Segment Start: DATA RECORDS

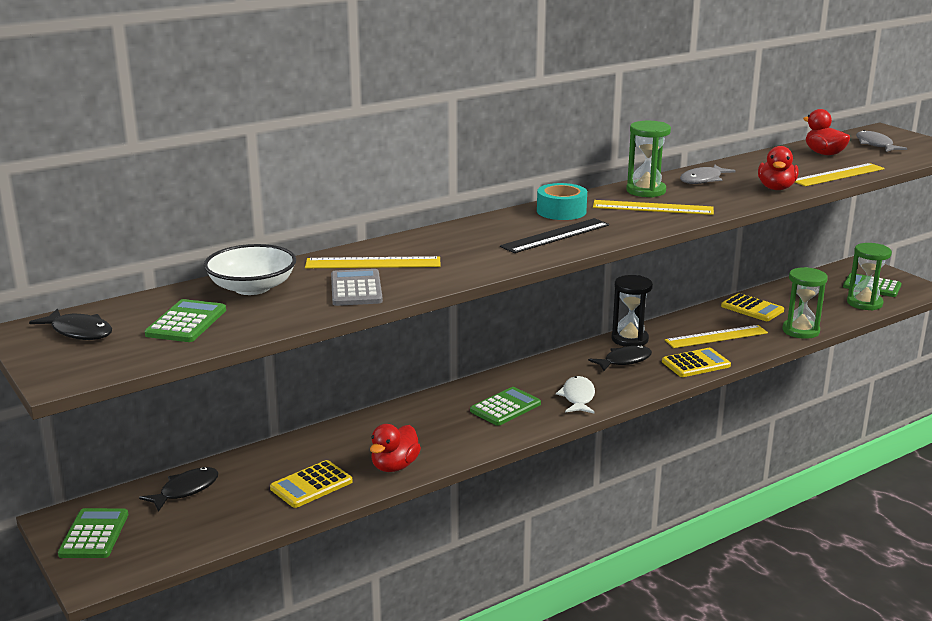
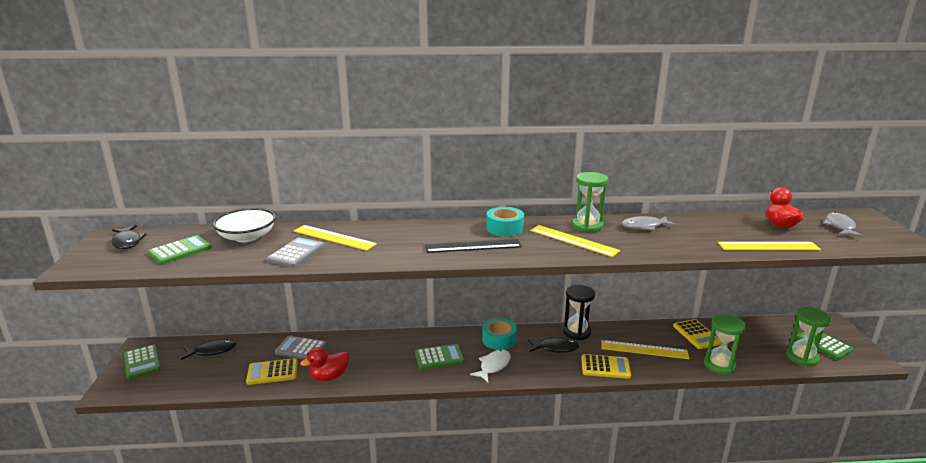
camera: 30 degrees right, 0 degrees up
(94, 534) = (142, 362): green calculator -> green calculator turned 120 degrees clockwise
(314, 450) = (301, 349): none -> grey calculator
(553, 370) = (499, 340): none -> turquoise tape
(776, 188) = (696, 246): red duck -> none

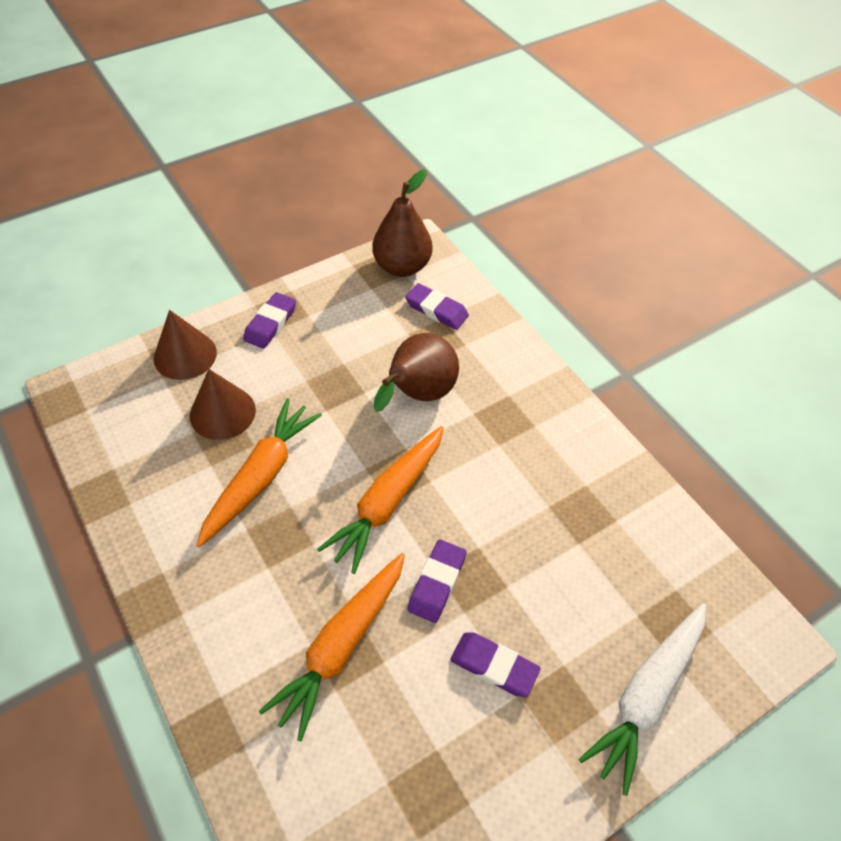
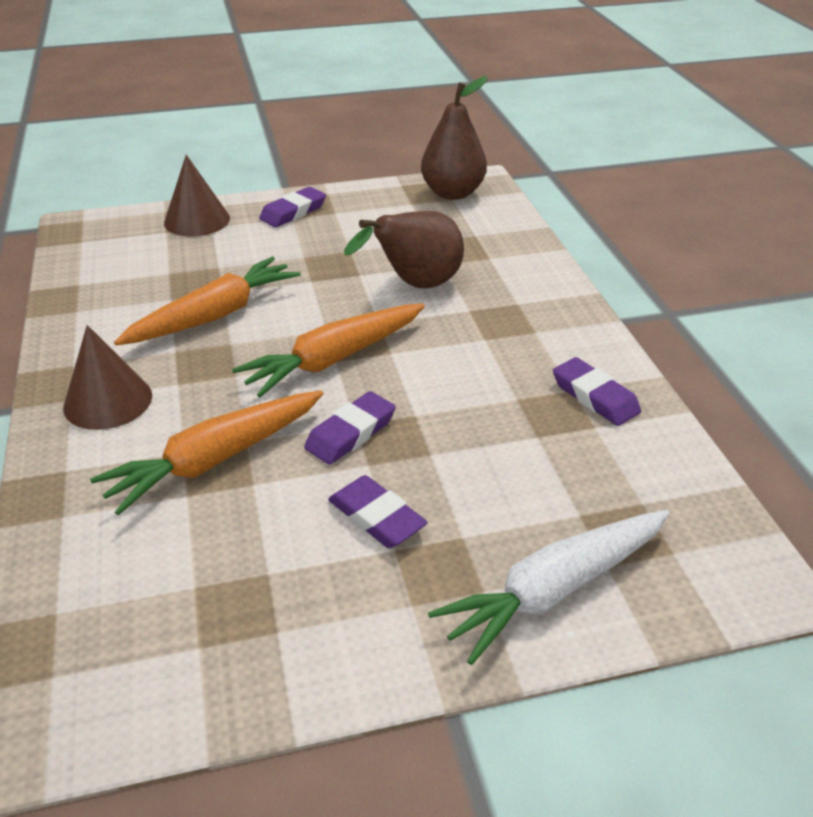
camera: 20 degrees right, 15 degrees down
(222, 412) = (206, 264): brown cone -> brown cone (108, 401)
(436, 310) = (472, 228): purple eraser -> purple eraser (595, 397)

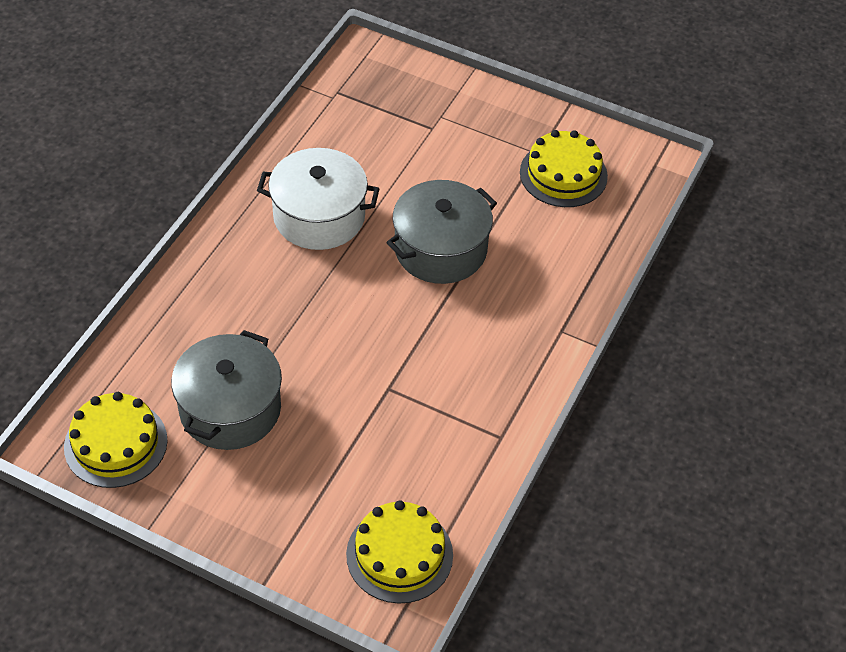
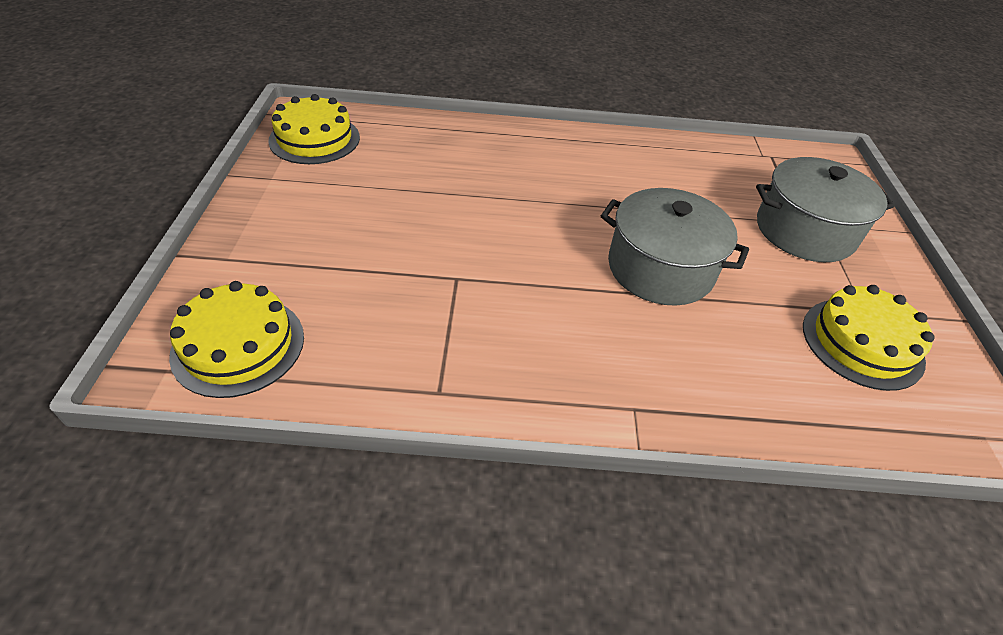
camera: 65 degrees right, 5 degrees down
(230, 409) = (378, 185): grey pot -> grey pot (804, 231)
(319, 216) = (625, 181): white pot -> none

Segment End: DATA RECORDS

» REQUIREMENT
Line by line, check the data above for the word "grey" and state how many lines contain it. Give only the number.

» RESULT BELOW
2